Reproduce verbatim every line from the beginning of the entries through the line containing "ais8 r8 b4 |", inclusive, leaving the pictures out.

=== RECORDS SHOWN ===
___

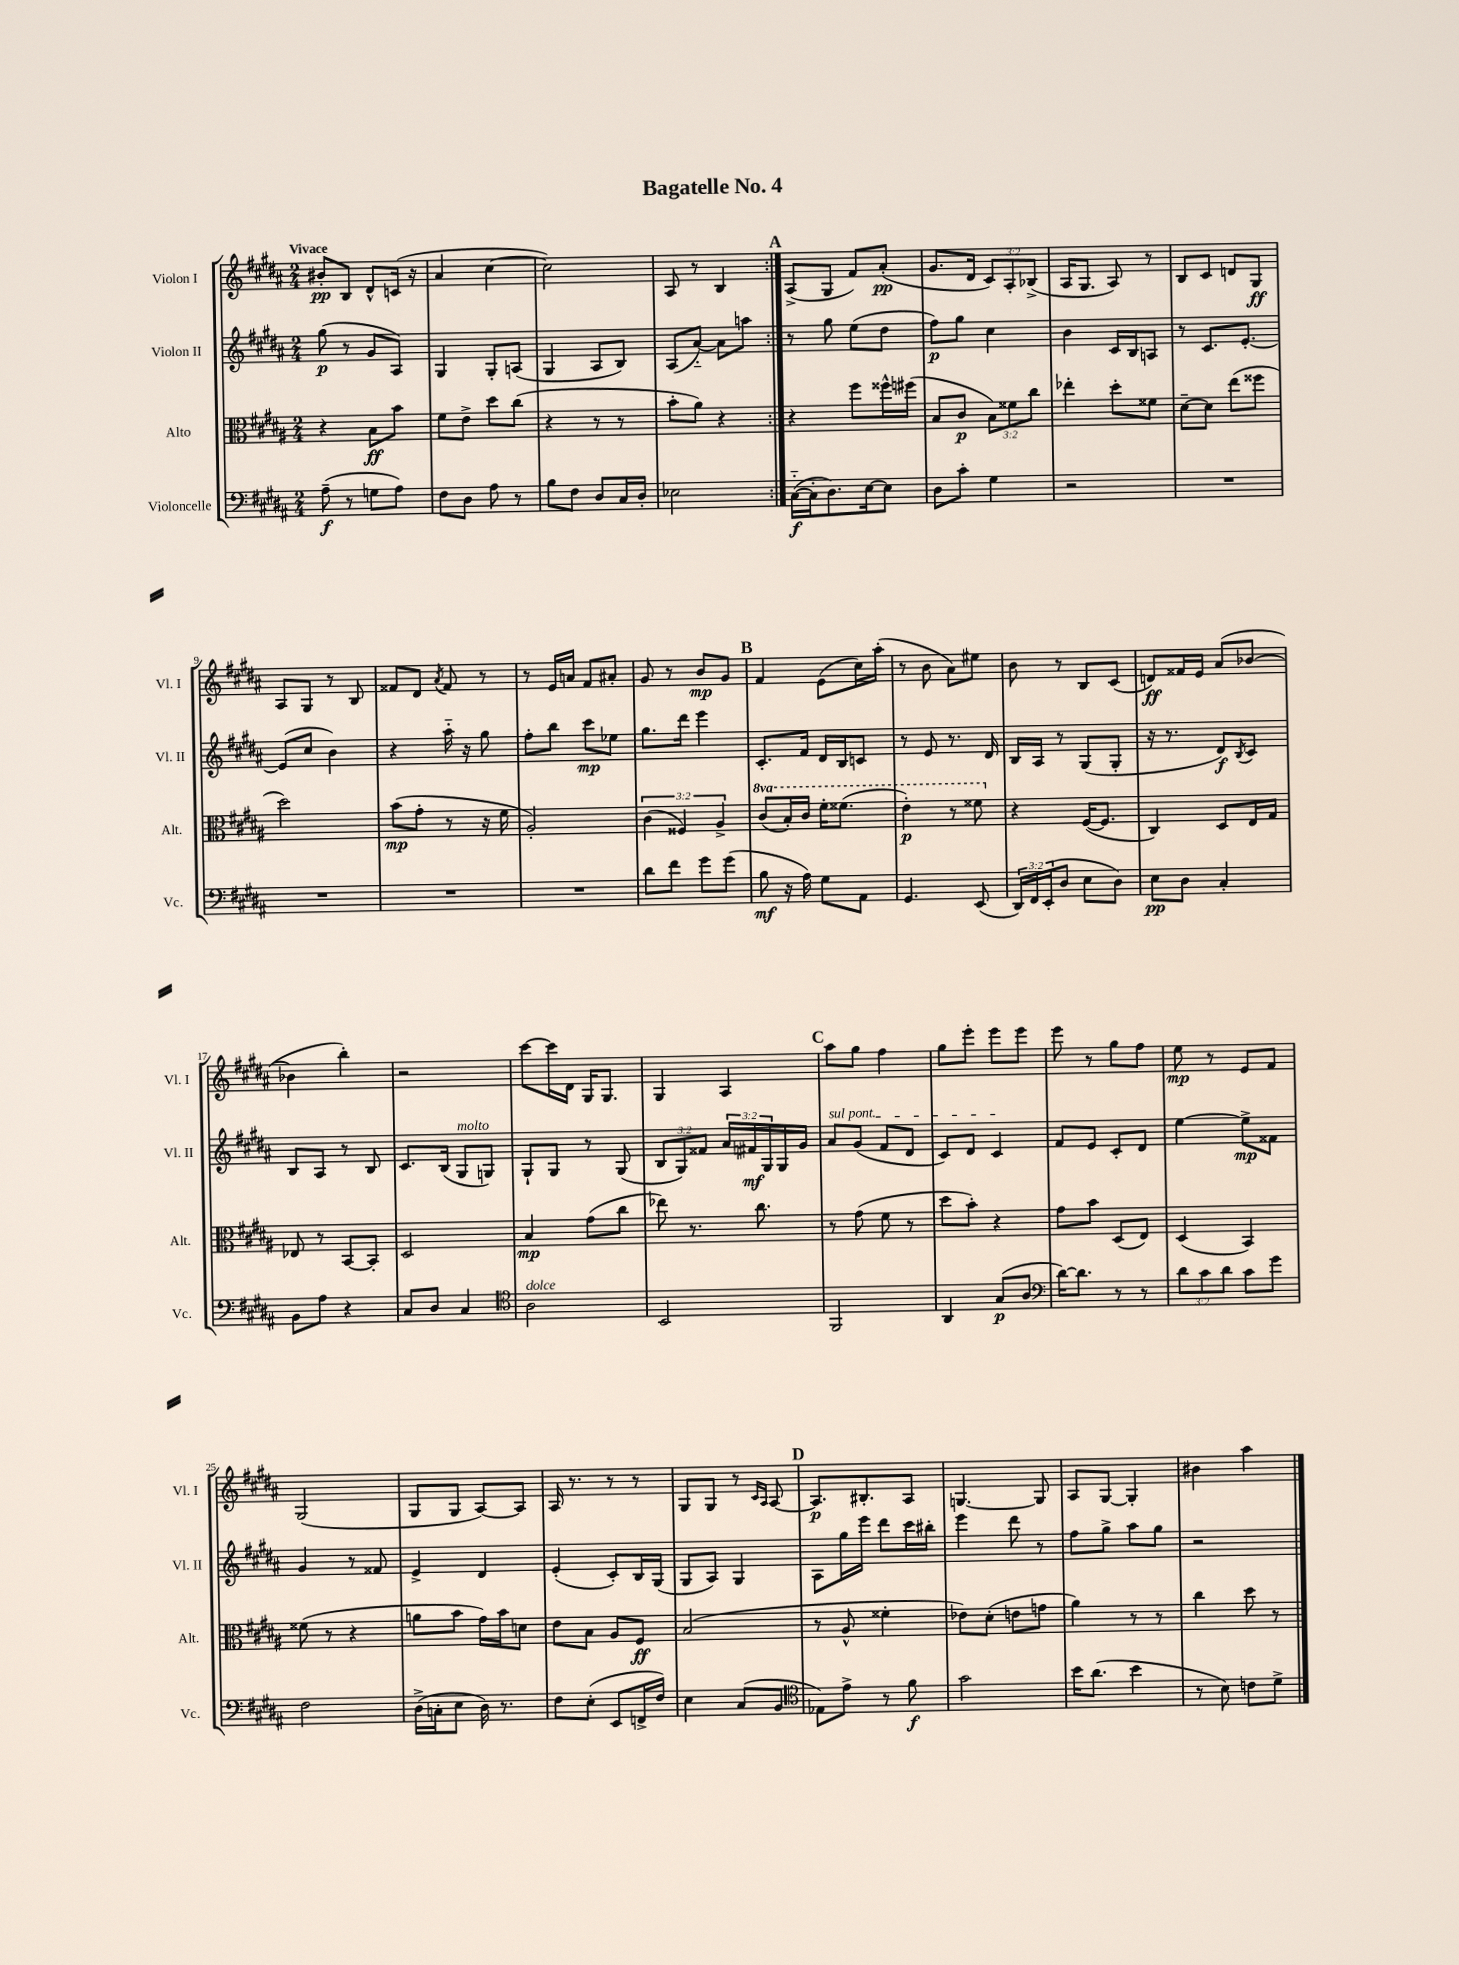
\header { title = "Bagatelle No. 4" }
<<
\new StaffGroup <<
\new Staff = "s0" \with { instrumentName = "Violon I" shortInstrumentName = "Vl. I" } {
    \clef treble \key b \major \numericTimeSignature \time 2/4 \override Staff.TupletNumber.text = #tuplet-number::calc-fraction-text \tempo "Vivace"
    \repeat volta 2 { bis'8-.\pp b8 dis'8-^ c'16( r16 |
    ais'4 cis''4~ |
    cis''2) |
    ais8 r8 b4 | }
    \mark \markup { \bold "A" } ais8->( gis8 fis'8) ais'8-.\pp( |
    gis'8. dis'16 \tuplet 3/2 { cis'8) ais8-. bes8->( } |
    ais16 gis8. ais8) r8 |
    b8 cis'8 d'8 gis8\ff |
    ais8 gis8 r8 b8 |
    fisis'8 dis'8 \acciaccatura { ais'8 } fisis'8 r8 |
    r8 e'16 a'16 fis'8 ais'8-. |
    gis'8 r8 b'8\mp gis'8 |
    \mark \markup { \bold "B" } fis'4 e'8( cis''16) ais''16-.( |
    r8 b'8 ais'8) eis''8 |
    b'8 r8 b8 cis'8( |
    d'8\ff) fisis'16 e'16 ais'8( bes'8~ |
    bes'4 b''4-.) |
    r2 |
    cis'''8~ cis'''16 dis'16 gis16 gis8. |
    gis4 ais4 |
    \mark \markup { \bold "C" } ais''8 gis''8 fis''4 |
    gis''8 e'''8-. e'''8 e'''8 |
    e'''8 r8 gis''8 fis''8 |
    e''8\mp r8 e'8 fis'8 |
    gis2( |
    gis8 gis8 ais8~) ais8 |
    ais16 r8. r8 r8 |
    gis8 gis8 r8 \grace { cis'16 ais16 } ais8~ |
    \mark \markup { \bold "D" } ais8.\p bis8.-. ais8 |
    g4.~ g8 |
    ais8 gis8~ gis4-. |
    bis'4 ais''4 \bar "|." |
}
\new Staff = "s1" \with { instrumentName = "Violon II" shortInstrumentName = "Vl. II" } {
    \clef treble \key b \major \numericTimeSignature \time 2/4 \override Staff.TupletNumber.text = #tuplet-number::calc-fraction-text
    \repeat volta 2 { gis''8\p( r8 gis'8 ais8) |
    gis4 gis8-. a8( |
    gis4 ais8 b8) |
    ais8( ais'8~-_) ais'8 a''8 | }
    \mark \markup { \bold "A" } r8 gis''8 e''8( dis''8 |
    fis''8\p) gis''8 cis''4 |
    b'4 cis'16 b16 a8 |
    r8 cis'8. e'8.~-. |
    e'8( cis''8 b'4) |
    r4 ais''16-_ r16 gis''8 |
    fis''8-. b''8 cis'''8\mp ees''8 |
    gis''8. dis'''16 e'''4 |
    \mark \markup { \bold "B" } cis'8.-. fis'16 dis'16 b16 c'8 |
    r8 e'8 r8. dis'16 |
    b16 ais16 r8 gis8( gis8-. |
    r16 r8. dis'8\f) \acciaccatura { b8 } cis'8 |
    b8 ais8 r8 b8 |
    cis'8. b16( gis8^\markup { \italic "molto" } g8) |
    gis8-! gis8 r8 gis8( |
    \tuplet 3/2 { b8 gis8) fisis'8 } \tuplet 3/2 { ais'16 fis'16\mf gis16 } gis16 gis'16 |
    \mark \markup { \bold "C" } \once \override TextSpanner.bound-details.left.text = \markup { \italic "sul pont." } ais'8\startTextSpan gis'8( fis'8 dis'8 |
    cis'8) dis'8 cis'4\stopTextSpan |
    fis'8 e'8 cis'8-. dis'8 |
    e''4~ e''8->\mp fisis'8 |
    gis'4 r8 fisis'8 |
    e'4-> dis'4 |
    e'4-.( cis'8-.) b16 gis16( |
    gis8 ais8) gis4 |
    \mark \markup { \bold "D" } ais8 gis''16 e'''16 dis'''8 cis'''16 bis''16-. |
    e'''4 dis'''8 r8 |
    fis''8 gis''8-> ais''8 gis''8 |
    r2 \bar "|." |
}
\new Staff = "s2" \with { instrumentName = "Alto" shortInstrumentName = "Alt." } {
    \clef alto \key b \major \numericTimeSignature \time 2/4 \override Staff.TupletNumber.text = #tuplet-number::calc-fraction-text \set Staff.ottavationMarkups = #ottavation-simple-ordinals
    \repeat volta 2 { r4 b8\ff b'8 |
    fis'8 e'8-> dis''8 cis''8( |
    r4 r8 r8 |
    b'8-. ais'8) r4 | }
    \mark \markup { \bold "A" } r4 fis''8 fisis''16-^ fis''16( |
    b8 cis'8\p \tuplet 3/2 { b8) fisis'8 cis''8 } |
    ees''4-. dis''8-. fisis'8 |
    dis'8~-- dis'8 e''8( fisis''8 |
    dis''2) |
    b'8\mp( gis'8-. r8 r16 fis'16 |
    ais2-.) |
    \tuplet 3/2 { cis'4( fisis4) ais4-> } |
    \mark \markup { \bold "B" } \ottava #1 cis''8( b'16-.) cis''16 fis''16-. fisis''8.( |
    e''4-.\p) r8 fisis''8 \ottava #0 |
    r4 fis16~( fis8. |
    cis4) dis8 e16 gis16 |
    ees8 r8 b,8~ b,8-. |
    dis2 |
    b4\mp gis'8( cis''8 |
    ees''8) r8. cis''8. |
    \mark \markup { \bold "C" } r8 gis'8( fis'8 r8 |
    dis''8 b'8-.) r4 |
    gis'8 b'8 dis8( e8) |
    dis4( b,4) |
    fisis'8( r8 r4 |
    a'8 b'8 gis'16) b'16 d'8 |
    e'8 b8 ais8 fis8\ff |
    b2( |
    \mark \markup { \bold "D" } r8 ais8-^ fisis'4-. |
    ees'8) dis'8-.( e'8 g'8 |
    ais'4) r8 r8 |
    cis''4 dis''8 r8 \bar "|." |
}
\new Staff = "s3" \with { instrumentName = "Violoncelle" shortInstrumentName = "Vc." } {
    \clef bass \key b \major \numericTimeSignature \time 2/4 \override Staff.TupletNumber.text = #tuplet-number::calc-fraction-text
    \repeat volta 2 { ais8--\f( r8 g8 ais8) |
    fis8 dis8 ais8 r8 |
    b8 fis8 dis8 cis16 dis16-. |
    ees2 | }
    \mark \markup { \bold "A" } cis16~-_\f( cis16-. dis8.) e16~ e8 |
    dis8 cis'8-. gis4 |
    r2 |
    R2 |
    R2 |
    R2 |
    R2 |
    dis'8 fis'8 gis'8 gis'8( |
    \mark \markup { \bold "B" } b8\mf r16 ais16) gis8 ais,8 |
    gis,4. e,8( |
    \tuplet 3/2 { dis,16) fis,16 e,16-.( } dis8 e8 dis8) |
    e8\pp dis8 cis4-. |
    b,8 ais8 r4 |
    cis8 dis8 cis4 |
    \clef tenor ais2^\markup { \italic "dolce" } |
    b,2 |
    \mark \markup { \bold "C" } fis,2 |
    ais,4 gis8\p( ais8 |
    \clef bass dis'16~) dis'8. r8 r8 |
    \tuplet 3/2 { dis'8 cis'8 dis'8 } cis'8 gis'8 |
    fis2 |
    dis16->( c16-. e8 dis16) r8. |
    fis8 e8-.( e,8 f,16-> fis16) |
    e4 cis8( b,8 |
    \mark \markup { \bold "D" } \clef tenor ees8) e'8-> r8 fis'8\f |
    gis'2 |
    b'16 ais'8.( b'4 |
    r8 b8) c'8 dis'8-> \bar "|." |
}
>>
>>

___

=== FINISHED TASK ===
\header { title = "Bagatelle No. 4" }
<<
\new StaffGroup <<
\new Staff = "s0" \with { instrumentName = "Violon I" shortInstrumentName = "Vl. I" } {
    \clef treble \key b \major \numericTimeSignature \time 2/4 \override Staff.TupletNumber.text = #tuplet-number::calc-fraction-text \tempo "Vivace"
    \repeat volta 2 { bis'8-.\pp b8 dis'8-^ c'16( r16 |
    ais'4 cis''4~ |
    cis''2) |
    ais8 r8 b4 | }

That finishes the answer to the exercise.